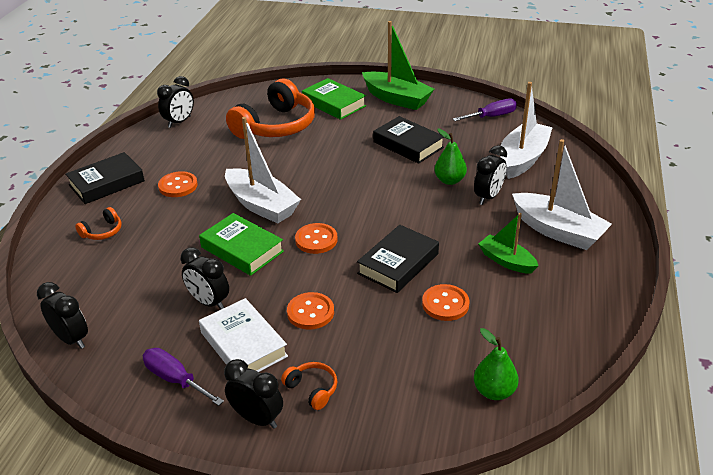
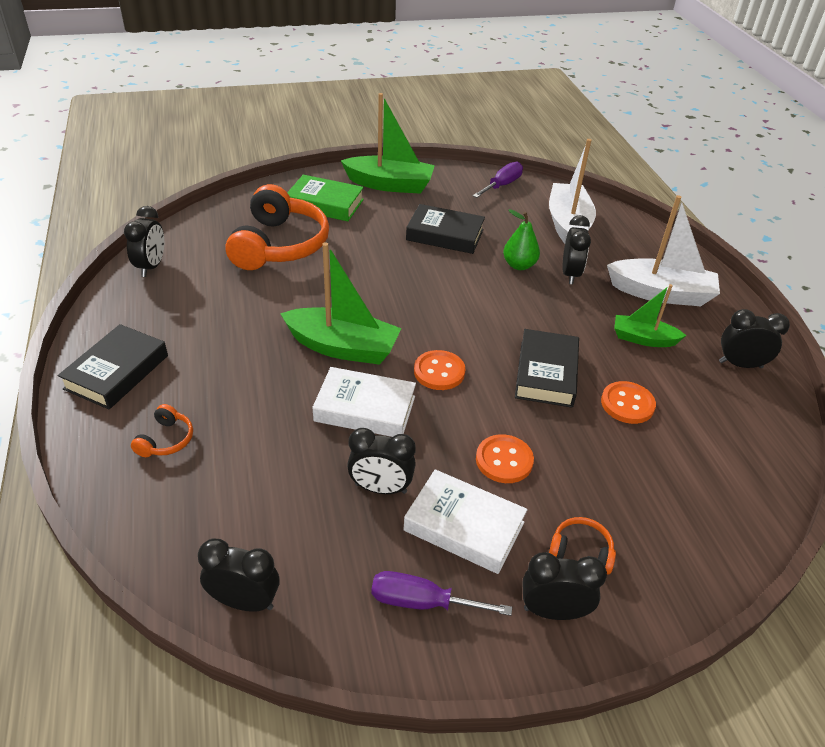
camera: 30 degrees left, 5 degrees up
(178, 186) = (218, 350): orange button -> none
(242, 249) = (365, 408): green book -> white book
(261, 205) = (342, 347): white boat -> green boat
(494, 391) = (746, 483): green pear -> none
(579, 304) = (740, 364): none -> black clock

...

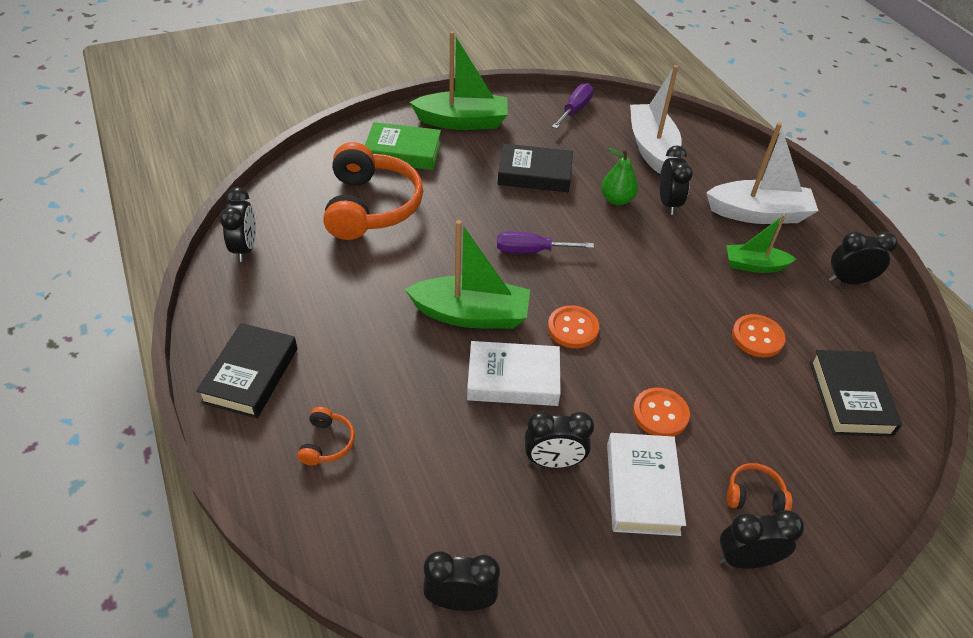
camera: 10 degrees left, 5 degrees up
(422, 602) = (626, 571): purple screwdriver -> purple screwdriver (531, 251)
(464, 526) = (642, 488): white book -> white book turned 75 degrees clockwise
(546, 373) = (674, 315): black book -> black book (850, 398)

**Problem requirements:** Working from the data above, extract solely the lines from the one containing "camera: 30 degrees left, 5 degrees up" through the one containing "(579, 304) = (740, 364): none -> black clock", exactly as they appear, both included.

**Answer section:**
camera: 30 degrees left, 5 degrees up
(178, 186) = (218, 350): orange button -> none
(242, 249) = (365, 408): green book -> white book
(261, 205) = (342, 347): white boat -> green boat
(494, 391) = (746, 483): green pear -> none
(579, 304) = (740, 364): none -> black clock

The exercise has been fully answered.